**Given request**
Collect every line below that contains the string "clef", and copy each one in full.

Lines of data:
+===+

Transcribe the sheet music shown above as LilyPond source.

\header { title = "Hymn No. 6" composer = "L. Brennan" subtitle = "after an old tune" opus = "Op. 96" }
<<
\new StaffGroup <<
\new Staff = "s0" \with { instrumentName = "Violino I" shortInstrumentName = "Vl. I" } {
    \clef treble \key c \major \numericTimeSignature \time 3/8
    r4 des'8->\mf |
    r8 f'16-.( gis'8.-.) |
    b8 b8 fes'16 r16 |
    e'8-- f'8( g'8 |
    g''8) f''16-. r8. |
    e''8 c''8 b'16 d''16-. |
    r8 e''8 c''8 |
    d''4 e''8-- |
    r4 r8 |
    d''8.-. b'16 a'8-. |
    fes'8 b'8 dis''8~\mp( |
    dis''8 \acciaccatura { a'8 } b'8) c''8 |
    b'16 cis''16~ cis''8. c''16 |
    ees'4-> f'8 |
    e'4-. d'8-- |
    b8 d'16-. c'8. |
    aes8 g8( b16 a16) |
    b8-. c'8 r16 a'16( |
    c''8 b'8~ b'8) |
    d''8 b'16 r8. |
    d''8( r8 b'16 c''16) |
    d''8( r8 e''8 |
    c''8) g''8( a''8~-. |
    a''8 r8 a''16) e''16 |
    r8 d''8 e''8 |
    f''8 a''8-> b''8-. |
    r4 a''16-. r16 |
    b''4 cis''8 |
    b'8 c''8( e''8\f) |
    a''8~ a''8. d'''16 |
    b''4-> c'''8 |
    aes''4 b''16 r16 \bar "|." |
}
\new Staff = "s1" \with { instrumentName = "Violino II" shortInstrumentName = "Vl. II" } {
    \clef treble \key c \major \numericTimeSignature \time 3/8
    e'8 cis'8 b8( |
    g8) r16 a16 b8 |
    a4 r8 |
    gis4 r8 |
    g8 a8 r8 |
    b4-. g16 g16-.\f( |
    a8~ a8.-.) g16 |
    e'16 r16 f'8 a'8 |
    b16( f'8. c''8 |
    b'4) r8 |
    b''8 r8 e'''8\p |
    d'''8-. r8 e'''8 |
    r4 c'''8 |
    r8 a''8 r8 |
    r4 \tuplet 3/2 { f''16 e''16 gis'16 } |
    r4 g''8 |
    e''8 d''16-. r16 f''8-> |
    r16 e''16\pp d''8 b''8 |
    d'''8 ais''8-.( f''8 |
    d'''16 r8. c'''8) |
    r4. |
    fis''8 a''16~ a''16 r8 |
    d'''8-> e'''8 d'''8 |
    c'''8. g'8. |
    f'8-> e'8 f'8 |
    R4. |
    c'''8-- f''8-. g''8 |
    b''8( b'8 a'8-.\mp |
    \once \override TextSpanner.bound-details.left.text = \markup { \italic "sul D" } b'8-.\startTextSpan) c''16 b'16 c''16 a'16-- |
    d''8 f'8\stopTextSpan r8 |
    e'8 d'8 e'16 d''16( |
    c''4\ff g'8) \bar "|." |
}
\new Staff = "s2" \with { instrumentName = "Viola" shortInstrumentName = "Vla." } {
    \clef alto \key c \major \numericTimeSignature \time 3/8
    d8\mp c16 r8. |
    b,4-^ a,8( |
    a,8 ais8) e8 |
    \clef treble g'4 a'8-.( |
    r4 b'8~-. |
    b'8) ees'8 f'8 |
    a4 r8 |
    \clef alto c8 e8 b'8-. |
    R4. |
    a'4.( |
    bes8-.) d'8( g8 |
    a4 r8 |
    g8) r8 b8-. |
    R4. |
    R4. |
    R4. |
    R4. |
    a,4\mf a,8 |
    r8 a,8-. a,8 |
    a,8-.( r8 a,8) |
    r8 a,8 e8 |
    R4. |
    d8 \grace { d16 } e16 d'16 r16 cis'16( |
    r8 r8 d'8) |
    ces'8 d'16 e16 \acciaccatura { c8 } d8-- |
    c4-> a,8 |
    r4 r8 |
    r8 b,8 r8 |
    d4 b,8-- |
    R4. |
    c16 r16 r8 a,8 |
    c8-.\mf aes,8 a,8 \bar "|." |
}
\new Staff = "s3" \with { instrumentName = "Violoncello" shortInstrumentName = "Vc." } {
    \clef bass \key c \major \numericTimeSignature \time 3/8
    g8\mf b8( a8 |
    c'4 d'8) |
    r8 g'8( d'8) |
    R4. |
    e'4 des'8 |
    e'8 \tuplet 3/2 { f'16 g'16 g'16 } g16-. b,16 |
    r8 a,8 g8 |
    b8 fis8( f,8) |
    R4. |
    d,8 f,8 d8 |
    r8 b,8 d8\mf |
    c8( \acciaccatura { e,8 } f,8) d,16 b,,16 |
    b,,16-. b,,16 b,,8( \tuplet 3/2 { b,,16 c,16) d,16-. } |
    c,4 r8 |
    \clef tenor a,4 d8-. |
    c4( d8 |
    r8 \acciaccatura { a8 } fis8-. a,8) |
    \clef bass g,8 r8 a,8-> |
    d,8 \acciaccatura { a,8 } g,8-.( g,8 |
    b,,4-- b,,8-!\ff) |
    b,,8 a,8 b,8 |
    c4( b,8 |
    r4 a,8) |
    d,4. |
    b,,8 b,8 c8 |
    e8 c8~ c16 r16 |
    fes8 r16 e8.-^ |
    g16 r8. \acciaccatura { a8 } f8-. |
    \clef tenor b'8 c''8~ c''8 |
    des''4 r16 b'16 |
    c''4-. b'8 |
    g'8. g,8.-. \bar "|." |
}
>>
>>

+===+

**Task response**
    \clef treble \key c \major \numericTimeSignature \time 3/8
    \clef treble \key c \major \numericTimeSignature \time 3/8
    \clef alto \key c \major \numericTimeSignature \time 3/8
    \clef treble g'4 a'8-.( |
    \clef alto c8 e8 b'8-. |
    \clef bass \key c \major \numericTimeSignature \time 3/8
    \clef tenor a,4 d8-. |
    \clef bass g,8 r8 a,8-> |
    \clef tenor b'8 c''8~ c''8 |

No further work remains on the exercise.